* **Task objective**
Reproduce the part that opens with the line containing "Write the LilyPond" and closes with the line containing "e'''8 des'''16 e'''16-.( \tuplet", substituting "Moderato" for "Andantino" and leaving everything else unchanged.

* **Data provided**

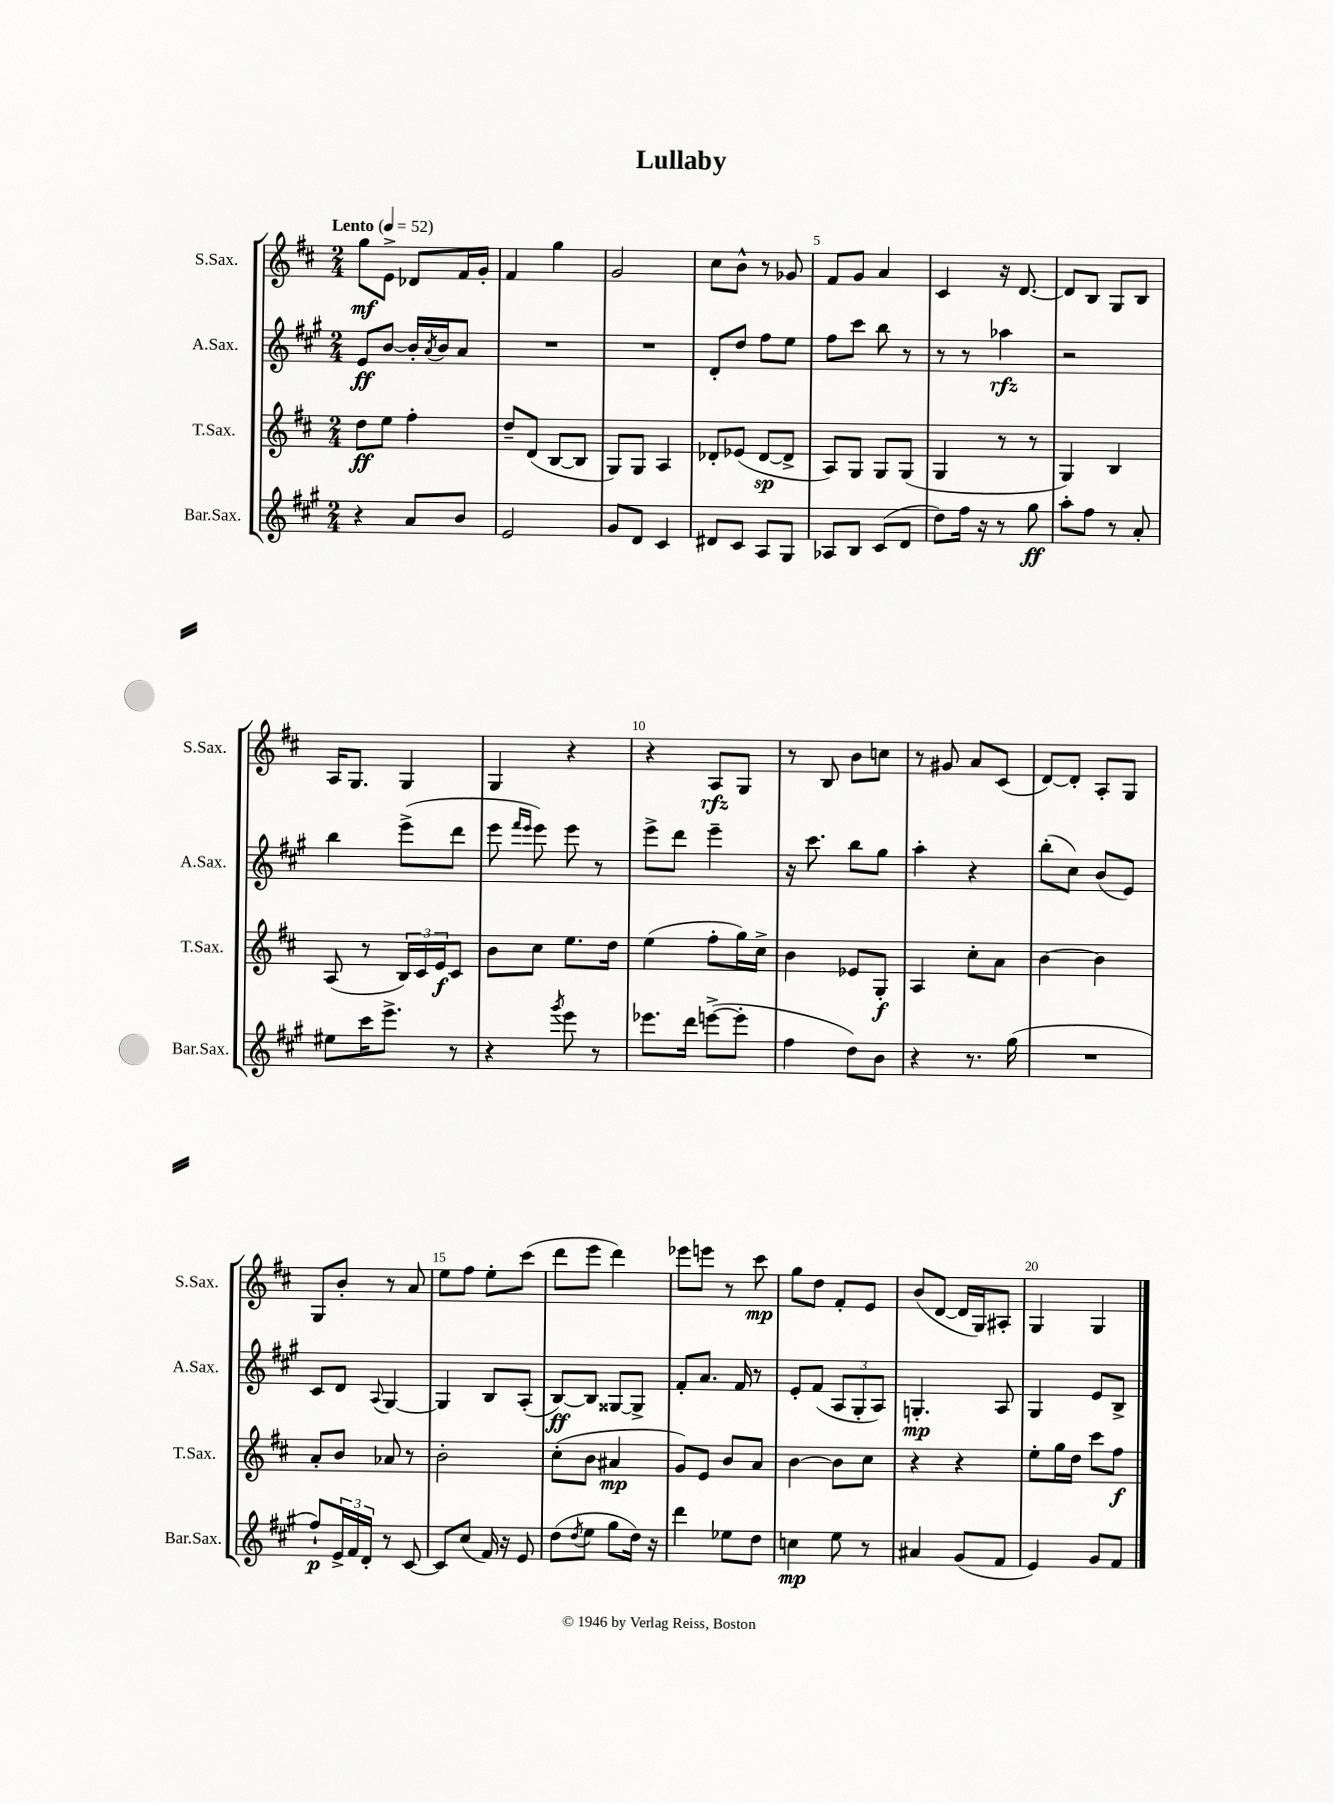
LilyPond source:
==
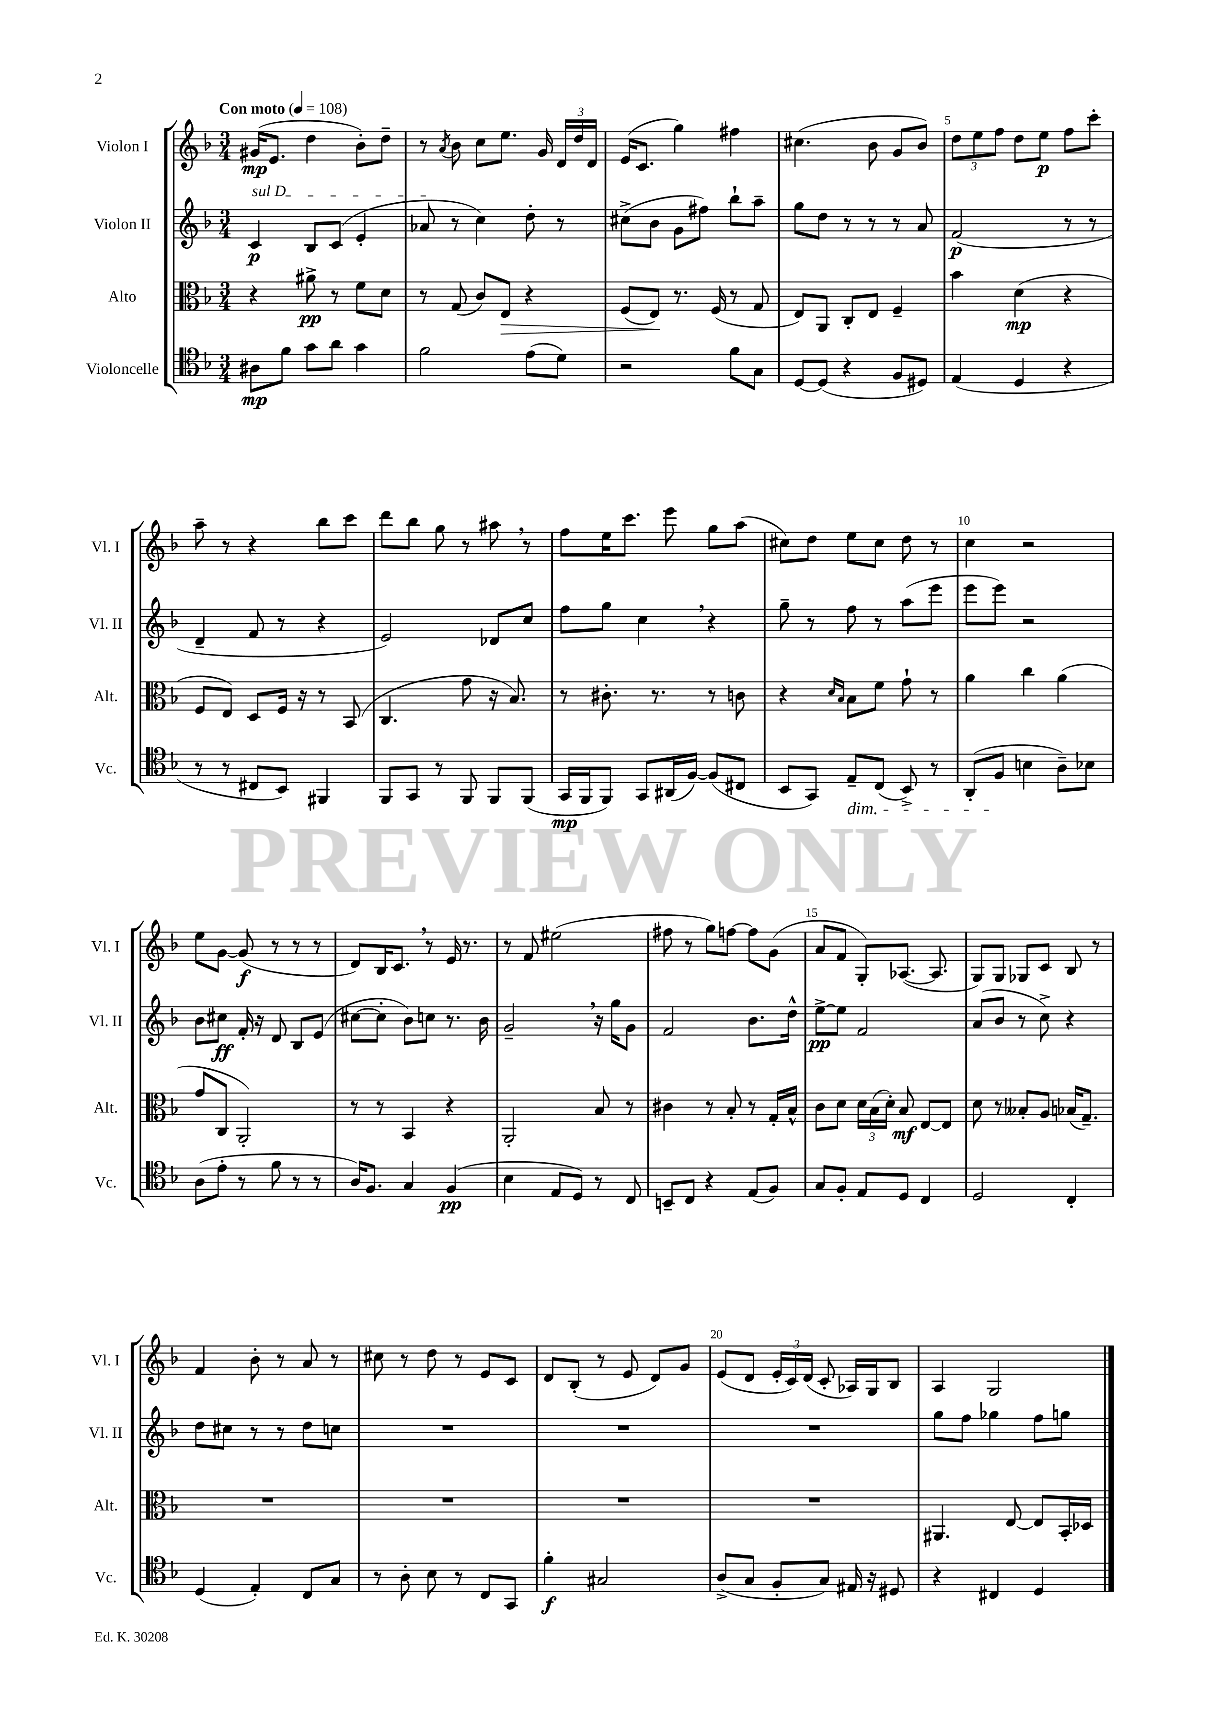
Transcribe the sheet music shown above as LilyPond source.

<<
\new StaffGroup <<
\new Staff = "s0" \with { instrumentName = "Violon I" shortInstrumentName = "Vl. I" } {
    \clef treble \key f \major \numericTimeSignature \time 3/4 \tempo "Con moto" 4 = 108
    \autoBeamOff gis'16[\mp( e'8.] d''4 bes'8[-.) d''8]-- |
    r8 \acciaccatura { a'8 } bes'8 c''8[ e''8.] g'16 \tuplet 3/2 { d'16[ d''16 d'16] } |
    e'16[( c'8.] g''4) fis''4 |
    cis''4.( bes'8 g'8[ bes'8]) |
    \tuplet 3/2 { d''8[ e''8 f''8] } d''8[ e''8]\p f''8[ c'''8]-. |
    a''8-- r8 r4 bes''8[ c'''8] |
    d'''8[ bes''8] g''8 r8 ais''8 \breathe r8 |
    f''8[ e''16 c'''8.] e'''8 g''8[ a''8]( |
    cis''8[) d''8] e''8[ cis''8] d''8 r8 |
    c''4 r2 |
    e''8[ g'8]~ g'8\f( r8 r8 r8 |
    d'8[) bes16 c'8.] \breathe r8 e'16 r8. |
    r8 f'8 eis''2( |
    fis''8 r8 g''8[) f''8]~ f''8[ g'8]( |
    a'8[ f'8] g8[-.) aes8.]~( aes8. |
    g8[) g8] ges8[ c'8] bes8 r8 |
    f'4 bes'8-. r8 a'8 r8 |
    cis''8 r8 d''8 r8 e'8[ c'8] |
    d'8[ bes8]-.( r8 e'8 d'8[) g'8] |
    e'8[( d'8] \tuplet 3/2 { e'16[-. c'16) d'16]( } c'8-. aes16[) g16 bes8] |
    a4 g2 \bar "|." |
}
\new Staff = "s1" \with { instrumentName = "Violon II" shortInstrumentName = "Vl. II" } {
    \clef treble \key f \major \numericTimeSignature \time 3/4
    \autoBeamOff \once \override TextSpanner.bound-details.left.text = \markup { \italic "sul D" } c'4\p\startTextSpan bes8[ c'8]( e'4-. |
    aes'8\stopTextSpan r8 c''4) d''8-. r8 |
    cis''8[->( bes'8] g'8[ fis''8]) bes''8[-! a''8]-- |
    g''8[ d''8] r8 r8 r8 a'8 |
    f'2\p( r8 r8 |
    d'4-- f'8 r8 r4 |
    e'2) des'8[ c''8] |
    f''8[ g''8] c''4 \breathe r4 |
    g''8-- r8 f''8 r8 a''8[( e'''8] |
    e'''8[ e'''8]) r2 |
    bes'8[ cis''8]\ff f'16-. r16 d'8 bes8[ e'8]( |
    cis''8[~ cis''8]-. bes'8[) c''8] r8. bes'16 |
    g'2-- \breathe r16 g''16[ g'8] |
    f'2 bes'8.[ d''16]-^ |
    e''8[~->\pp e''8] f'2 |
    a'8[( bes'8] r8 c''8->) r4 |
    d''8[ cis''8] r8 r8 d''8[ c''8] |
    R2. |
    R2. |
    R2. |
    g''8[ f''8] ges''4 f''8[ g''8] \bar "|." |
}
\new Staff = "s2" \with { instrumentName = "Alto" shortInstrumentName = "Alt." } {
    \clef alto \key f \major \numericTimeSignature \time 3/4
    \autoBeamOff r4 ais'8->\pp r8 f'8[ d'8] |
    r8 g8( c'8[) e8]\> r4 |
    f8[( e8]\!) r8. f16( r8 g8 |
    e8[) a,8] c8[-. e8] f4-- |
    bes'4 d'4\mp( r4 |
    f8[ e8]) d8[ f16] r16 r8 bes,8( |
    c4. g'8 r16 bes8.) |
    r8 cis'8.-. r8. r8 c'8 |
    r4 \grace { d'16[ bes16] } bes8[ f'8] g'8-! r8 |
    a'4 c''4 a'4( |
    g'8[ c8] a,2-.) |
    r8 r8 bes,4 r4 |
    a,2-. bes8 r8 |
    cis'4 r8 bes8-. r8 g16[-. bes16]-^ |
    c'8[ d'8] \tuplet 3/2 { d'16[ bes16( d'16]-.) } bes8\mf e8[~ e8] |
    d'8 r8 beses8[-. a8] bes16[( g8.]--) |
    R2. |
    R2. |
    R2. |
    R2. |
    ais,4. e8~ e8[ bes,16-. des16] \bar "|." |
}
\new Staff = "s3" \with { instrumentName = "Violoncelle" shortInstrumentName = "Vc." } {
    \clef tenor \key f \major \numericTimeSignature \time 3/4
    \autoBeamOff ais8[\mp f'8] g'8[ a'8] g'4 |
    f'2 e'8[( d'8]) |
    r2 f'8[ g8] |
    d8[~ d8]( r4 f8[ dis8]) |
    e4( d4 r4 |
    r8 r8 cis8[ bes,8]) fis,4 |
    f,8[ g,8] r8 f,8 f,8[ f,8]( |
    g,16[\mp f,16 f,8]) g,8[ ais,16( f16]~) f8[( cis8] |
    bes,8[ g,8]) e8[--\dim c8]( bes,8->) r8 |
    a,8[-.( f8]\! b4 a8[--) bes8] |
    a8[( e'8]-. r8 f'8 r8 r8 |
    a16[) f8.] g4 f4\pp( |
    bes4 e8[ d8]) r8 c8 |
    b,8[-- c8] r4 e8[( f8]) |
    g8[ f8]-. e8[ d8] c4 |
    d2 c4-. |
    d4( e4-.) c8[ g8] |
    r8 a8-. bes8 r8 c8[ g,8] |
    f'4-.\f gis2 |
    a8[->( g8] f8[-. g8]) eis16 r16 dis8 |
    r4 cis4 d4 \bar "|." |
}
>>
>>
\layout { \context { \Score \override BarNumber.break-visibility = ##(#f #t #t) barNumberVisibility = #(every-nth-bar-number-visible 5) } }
--
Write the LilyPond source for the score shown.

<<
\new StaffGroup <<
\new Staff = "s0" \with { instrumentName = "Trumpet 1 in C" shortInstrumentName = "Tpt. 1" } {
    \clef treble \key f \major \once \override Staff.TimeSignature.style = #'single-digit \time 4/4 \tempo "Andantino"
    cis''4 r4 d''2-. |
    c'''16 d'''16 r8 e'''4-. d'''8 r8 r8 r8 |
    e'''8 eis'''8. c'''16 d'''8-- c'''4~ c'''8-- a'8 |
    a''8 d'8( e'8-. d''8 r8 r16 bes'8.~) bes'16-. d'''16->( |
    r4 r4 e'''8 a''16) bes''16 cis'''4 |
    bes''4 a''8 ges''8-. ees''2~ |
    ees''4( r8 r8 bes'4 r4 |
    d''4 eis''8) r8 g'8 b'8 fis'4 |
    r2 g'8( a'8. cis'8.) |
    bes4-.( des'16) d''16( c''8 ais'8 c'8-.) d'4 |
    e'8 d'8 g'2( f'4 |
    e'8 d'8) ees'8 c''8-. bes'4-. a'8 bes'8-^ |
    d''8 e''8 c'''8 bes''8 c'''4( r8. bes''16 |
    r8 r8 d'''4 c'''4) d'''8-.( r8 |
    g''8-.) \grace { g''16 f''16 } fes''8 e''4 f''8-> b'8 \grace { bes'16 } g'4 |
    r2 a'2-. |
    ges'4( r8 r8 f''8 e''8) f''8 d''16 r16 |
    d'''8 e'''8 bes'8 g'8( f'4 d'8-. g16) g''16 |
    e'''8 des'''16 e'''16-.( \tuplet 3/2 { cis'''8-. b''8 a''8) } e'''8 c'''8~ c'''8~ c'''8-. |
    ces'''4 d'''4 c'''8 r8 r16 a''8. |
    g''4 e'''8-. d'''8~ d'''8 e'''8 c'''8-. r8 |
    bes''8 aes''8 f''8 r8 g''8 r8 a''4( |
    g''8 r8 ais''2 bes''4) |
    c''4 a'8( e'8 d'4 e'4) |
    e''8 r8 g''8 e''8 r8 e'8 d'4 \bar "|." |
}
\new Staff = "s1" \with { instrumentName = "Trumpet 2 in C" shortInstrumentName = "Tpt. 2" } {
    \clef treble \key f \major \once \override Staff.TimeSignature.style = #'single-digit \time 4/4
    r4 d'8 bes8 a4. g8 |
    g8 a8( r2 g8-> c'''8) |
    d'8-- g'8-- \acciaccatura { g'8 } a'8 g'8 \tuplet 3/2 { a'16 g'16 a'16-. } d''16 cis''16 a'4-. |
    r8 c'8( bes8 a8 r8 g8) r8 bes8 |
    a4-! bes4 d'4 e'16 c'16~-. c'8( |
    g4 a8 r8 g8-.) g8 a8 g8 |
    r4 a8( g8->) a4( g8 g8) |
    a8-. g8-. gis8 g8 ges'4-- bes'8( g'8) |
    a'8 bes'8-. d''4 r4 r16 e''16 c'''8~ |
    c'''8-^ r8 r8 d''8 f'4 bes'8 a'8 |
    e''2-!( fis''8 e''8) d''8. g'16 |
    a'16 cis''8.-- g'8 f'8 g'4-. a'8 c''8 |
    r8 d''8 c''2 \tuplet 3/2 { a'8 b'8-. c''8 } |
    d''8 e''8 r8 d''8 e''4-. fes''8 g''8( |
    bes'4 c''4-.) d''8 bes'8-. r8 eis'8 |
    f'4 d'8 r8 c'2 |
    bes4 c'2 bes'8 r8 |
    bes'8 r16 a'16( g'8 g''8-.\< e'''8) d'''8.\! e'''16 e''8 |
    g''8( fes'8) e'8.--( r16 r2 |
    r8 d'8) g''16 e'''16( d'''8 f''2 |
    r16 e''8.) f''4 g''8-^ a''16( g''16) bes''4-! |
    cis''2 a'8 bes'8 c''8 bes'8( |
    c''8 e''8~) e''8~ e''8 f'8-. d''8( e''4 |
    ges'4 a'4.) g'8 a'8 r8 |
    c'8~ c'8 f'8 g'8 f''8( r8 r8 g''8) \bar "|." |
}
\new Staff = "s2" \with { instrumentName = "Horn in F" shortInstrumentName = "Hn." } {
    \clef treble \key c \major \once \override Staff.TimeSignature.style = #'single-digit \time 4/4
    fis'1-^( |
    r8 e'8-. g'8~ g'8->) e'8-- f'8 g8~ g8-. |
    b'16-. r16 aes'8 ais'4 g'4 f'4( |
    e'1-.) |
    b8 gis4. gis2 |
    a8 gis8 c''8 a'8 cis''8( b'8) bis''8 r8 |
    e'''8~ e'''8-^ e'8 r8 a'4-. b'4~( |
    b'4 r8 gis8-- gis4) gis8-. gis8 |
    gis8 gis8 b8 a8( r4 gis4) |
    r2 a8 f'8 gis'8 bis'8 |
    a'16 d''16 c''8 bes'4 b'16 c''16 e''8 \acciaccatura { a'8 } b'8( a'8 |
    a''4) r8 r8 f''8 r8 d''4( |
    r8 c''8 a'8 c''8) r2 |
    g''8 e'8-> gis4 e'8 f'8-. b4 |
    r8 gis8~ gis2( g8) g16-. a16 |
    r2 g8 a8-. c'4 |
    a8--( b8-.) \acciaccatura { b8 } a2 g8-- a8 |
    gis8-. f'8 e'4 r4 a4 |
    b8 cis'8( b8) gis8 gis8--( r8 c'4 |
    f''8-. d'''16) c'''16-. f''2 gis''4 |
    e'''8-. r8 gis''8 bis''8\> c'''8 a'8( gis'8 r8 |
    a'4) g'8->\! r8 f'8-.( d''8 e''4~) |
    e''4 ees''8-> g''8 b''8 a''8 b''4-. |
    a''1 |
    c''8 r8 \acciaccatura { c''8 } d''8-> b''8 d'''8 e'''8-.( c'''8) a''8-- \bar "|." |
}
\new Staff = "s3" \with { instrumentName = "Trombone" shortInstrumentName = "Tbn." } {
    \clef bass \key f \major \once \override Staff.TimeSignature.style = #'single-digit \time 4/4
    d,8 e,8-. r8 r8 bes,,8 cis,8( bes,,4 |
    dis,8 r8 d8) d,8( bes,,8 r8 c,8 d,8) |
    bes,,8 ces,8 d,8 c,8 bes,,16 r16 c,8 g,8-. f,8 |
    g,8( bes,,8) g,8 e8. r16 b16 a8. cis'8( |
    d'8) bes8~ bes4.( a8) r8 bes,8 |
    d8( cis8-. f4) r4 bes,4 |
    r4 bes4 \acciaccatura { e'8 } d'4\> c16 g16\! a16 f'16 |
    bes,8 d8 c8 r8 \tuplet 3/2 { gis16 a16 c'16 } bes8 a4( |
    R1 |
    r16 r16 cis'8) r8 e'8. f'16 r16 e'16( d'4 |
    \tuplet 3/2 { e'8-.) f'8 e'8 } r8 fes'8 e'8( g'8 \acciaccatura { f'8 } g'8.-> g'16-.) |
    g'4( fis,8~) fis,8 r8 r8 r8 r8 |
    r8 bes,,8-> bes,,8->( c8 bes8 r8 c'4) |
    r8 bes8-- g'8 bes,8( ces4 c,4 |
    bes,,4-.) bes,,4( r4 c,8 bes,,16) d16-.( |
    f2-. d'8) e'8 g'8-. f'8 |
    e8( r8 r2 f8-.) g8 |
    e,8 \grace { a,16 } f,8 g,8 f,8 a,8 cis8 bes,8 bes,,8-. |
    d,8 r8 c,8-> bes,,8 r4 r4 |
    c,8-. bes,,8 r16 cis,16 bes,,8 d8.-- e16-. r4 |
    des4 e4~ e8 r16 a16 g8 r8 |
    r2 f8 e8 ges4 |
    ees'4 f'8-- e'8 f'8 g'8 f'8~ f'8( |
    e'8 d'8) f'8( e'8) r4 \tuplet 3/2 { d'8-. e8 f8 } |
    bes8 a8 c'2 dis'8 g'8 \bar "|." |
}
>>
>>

* **Written solution**
Write the LilyPond source for the score shown.

<<
\new StaffGroup <<
\new Staff = "s0" \with { instrumentName = "Trumpet 1 in C" shortInstrumentName = "Tpt. 1" } {
    \clef treble \key f \major \once \override Staff.TimeSignature.style = #'single-digit \time 4/4 \tempo "Moderato"
    cis''4 r4 d''2-. |
    c'''16 d'''16 r8 e'''4-. d'''8 r8 r8 r8 |
    e'''8 eis'''8. c'''16 d'''8-- c'''4~ c'''8-- a'8 |
    a''8 d'8( e'8-. d''8 r8 r16 bes'8.~) bes'16-. d'''16->( |
    r4 r4 e'''8 a''16) bes''16 cis'''4 |
    bes''4 a''8 ges''8-. ees''2~ |
    ees''4( r8 r8 bes'4 r4 |
    d''4 eis''8) r8 g'8 b'8 fis'4 |
    r2 g'8( a'8. cis'8.) |
    bes4-.( des'16) d''16( c''8 ais'8 c'8-.) d'4 |
    e'8 d'8 g'2( f'4 |
    e'8 d'8) ees'8 c''8-. bes'4-. a'8 bes'8-^ |
    d''8 e''8 c'''8 bes''8 c'''4( r8. bes''16 |
    r8 r8 d'''4 c'''4) d'''8-.( r8 |
    g''8-.) \grace { g''16 f''16 } fes''8 e''4 f''8-> b'8 \grace { bes'16 } g'4 |
    r2 a'2-. |
    ges'4( r8 r8 f''8 e''8) f''8 d''16 r16 |
    d'''8 e'''8 bes'8 g'8( f'4 d'8-. g16) g''16 |
    e'''8 des'''16 e'''16-.( \tuplet 3/2 { cis'''8-. b''8 a''8) } e'''8 c'''8~ c'''8~ c'''8-. |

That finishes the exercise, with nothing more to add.